_Work order_. Below are some lines of data. Return all of them as they are.

Items from a dataset
=== Begin Enclosure ===
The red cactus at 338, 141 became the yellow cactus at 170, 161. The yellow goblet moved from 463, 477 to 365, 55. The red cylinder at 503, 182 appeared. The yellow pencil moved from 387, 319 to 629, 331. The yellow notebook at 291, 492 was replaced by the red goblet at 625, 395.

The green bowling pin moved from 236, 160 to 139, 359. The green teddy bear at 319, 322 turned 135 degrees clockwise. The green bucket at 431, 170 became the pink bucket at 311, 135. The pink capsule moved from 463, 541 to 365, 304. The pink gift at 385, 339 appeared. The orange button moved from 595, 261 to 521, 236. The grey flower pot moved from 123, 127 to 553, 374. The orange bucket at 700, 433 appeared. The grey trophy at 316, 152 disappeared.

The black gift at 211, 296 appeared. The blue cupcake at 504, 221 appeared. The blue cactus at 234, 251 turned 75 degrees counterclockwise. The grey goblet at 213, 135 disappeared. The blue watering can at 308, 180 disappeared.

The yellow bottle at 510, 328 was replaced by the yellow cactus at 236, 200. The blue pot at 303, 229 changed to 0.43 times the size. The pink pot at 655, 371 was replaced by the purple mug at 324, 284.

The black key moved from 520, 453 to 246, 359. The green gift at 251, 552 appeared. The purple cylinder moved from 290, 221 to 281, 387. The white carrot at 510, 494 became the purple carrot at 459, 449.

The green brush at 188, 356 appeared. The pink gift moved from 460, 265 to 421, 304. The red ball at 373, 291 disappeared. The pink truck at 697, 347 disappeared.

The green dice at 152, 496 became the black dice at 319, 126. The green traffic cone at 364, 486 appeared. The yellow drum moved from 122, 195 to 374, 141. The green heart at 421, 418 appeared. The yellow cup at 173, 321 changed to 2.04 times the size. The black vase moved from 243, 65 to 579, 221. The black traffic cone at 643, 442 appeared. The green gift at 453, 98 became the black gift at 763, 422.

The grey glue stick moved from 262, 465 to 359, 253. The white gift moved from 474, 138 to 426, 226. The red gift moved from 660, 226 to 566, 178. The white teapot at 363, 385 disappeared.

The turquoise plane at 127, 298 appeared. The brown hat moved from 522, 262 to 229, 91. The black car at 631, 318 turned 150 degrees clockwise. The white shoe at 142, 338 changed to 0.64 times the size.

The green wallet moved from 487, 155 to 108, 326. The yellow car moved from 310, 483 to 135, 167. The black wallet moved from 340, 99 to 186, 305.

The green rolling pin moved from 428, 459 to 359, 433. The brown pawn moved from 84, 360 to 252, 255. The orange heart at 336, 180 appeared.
=== End Enclosure ===
_Written response_.
The red cactus at 338, 141 became the yellow cactus at 170, 161. The yellow goblet moved from 463, 477 to 365, 55. The red cylinder at 503, 182 appeared. The yellow pencil moved from 387, 319 to 629, 331. The yellow notebook at 291, 492 was replaced by the red goblet at 625, 395.

The green bowling pin moved from 236, 160 to 139, 359. The green teddy bear at 319, 322 turned 135 degrees clockwise. The green bucket at 431, 170 became the pink bucket at 311, 135. The pink capsule moved from 463, 541 to 365, 304. The pink gift at 385, 339 appeared. The orange button moved from 595, 261 to 521, 236. The grey flower pot moved from 123, 127 to 553, 374. The orange bucket at 700, 433 appeared. The grey trophy at 316, 152 disappeared.

The black gift at 211, 296 appeared. The blue cupcake at 504, 221 appeared. The blue cactus at 234, 251 turned 75 degrees counterclockwise. The grey goblet at 213, 135 disappeared. The blue watering can at 308, 180 disappeared.

The yellow bottle at 510, 328 was replaced by the yellow cactus at 236, 200. The blue pot at 303, 229 changed to 0.43 times the size. The pink pot at 655, 371 was replaced by the purple mug at 324, 284.

The black key moved from 520, 453 to 246, 359. The green gift at 251, 552 appeared. The purple cylinder moved from 290, 221 to 281, 387. The white carrot at 510, 494 became the purple carrot at 459, 449.

The green brush at 188, 356 appeared. The pink gift moved from 460, 265 to 421, 304. The red ball at 373, 291 disappeared. The pink truck at 697, 347 disappeared.

The green dice at 152, 496 became the black dice at 319, 126. The green traffic cone at 364, 486 appeared. The yellow drum moved from 122, 195 to 374, 141. The green heart at 421, 418 appeared. The yellow cup at 173, 321 changed to 2.04 times the size. The black vase moved from 243, 65 to 579, 221. The black traffic cone at 643, 442 appeared. The green gift at 453, 98 became the black gift at 763, 422.

The grey glue stick moved from 262, 465 to 359, 253. The white gift moved from 474, 138 to 426, 226. The red gift moved from 660, 226 to 566, 178. The white teapot at 363, 385 disappeared.

The turquoise plane at 127, 298 appeared. The brown hat moved from 522, 262 to 229, 91. The black car at 631, 318 turned 150 degrees clockwise. The white shoe at 142, 338 changed to 0.64 times the size.

The green wallet moved from 487, 155 to 108, 326. The yellow car moved from 310, 483 to 135, 167. The black wallet moved from 340, 99 to 186, 305.

The green rolling pin moved from 428, 459 to 359, 433. The brown pawn moved from 84, 360 to 252, 255. The orange heart at 336, 180 appeared.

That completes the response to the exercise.